WHAT YOU HAVE TO DO:
Your answer must be an exact copy of the entries, containing no images.

MATERIALS PROVIDED:
··········

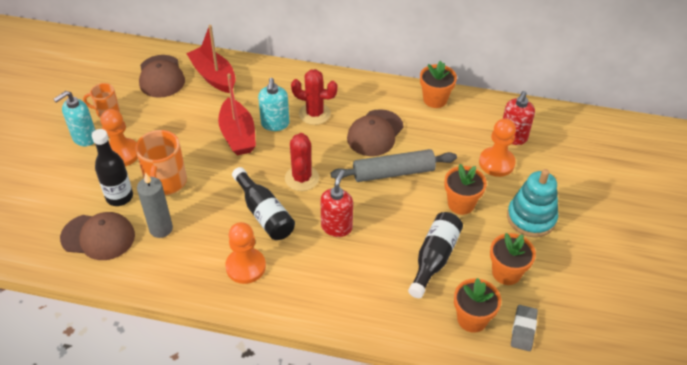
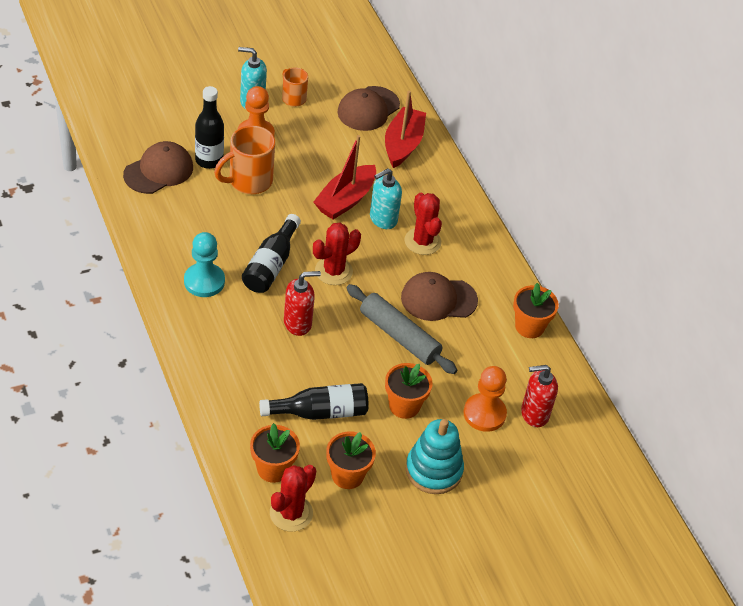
camera: 50 degrees right, 0 degrees up
(98, 237) = (159, 171): brown cap -> brown cap turned 105 degrees counterclockwise
(161, 229) = (198, 205): grey candle -> none
(245, 267) = (204, 281): orange pawn -> turquoise pawn
(523, 329) = (291, 513): grey eraser -> red cactus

··········

RESPONSE:
camera: 50 degrees right, 0 degrees up
(98, 237) = (159, 171): brown cap -> brown cap turned 105 degrees counterclockwise
(161, 229) = (198, 205): grey candle -> none
(245, 267) = (204, 281): orange pawn -> turquoise pawn
(523, 329) = (291, 513): grey eraser -> red cactus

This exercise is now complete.